> ASSIGNMENT
Scan the records for lines with the string "yellow". Say how many there are, and add nothing.

> THE DATA

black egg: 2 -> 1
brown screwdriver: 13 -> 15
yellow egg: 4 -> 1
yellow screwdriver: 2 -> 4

---

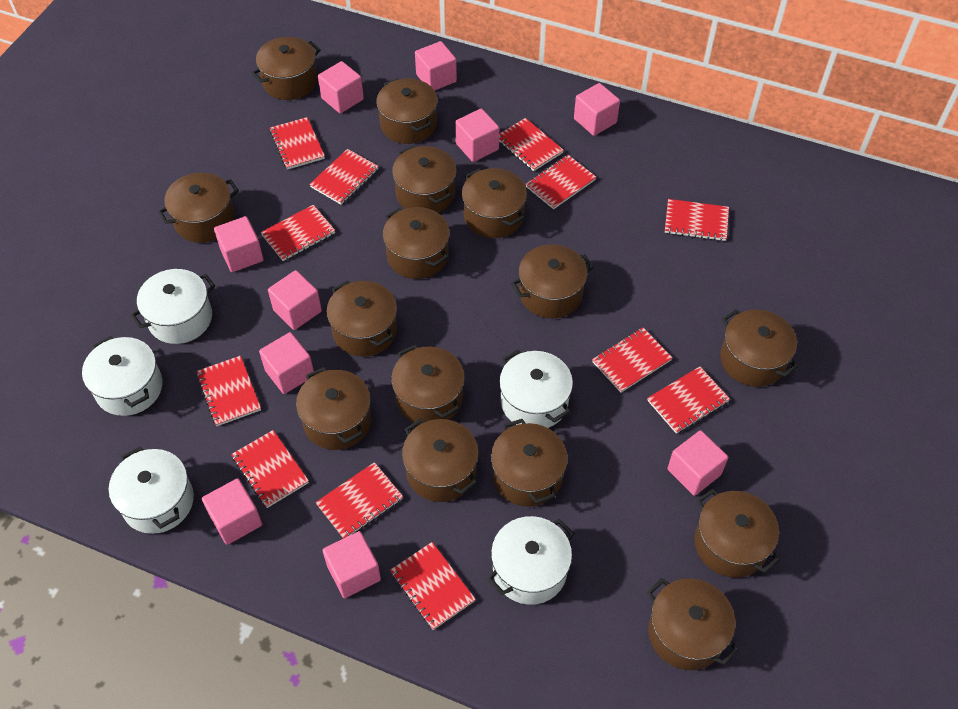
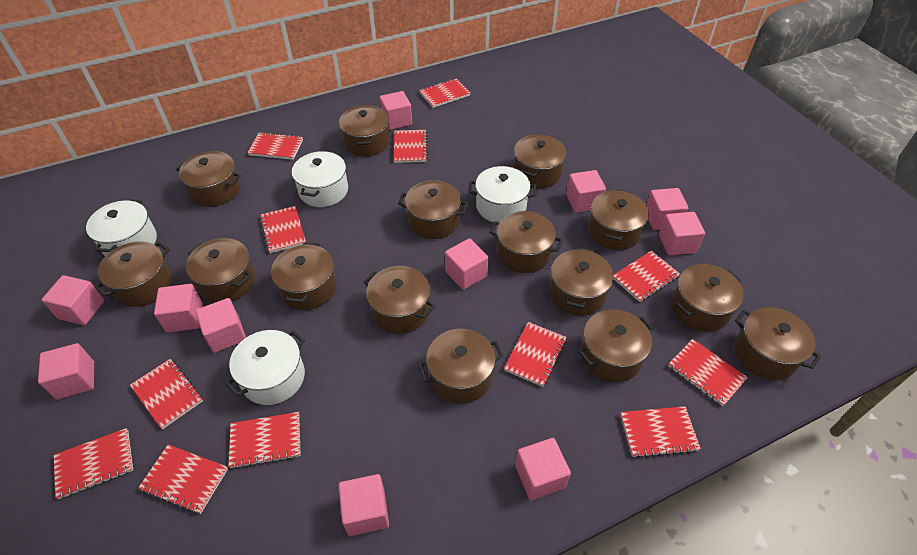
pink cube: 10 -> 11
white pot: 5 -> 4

> ANSWER TO THIS PROBLEM
2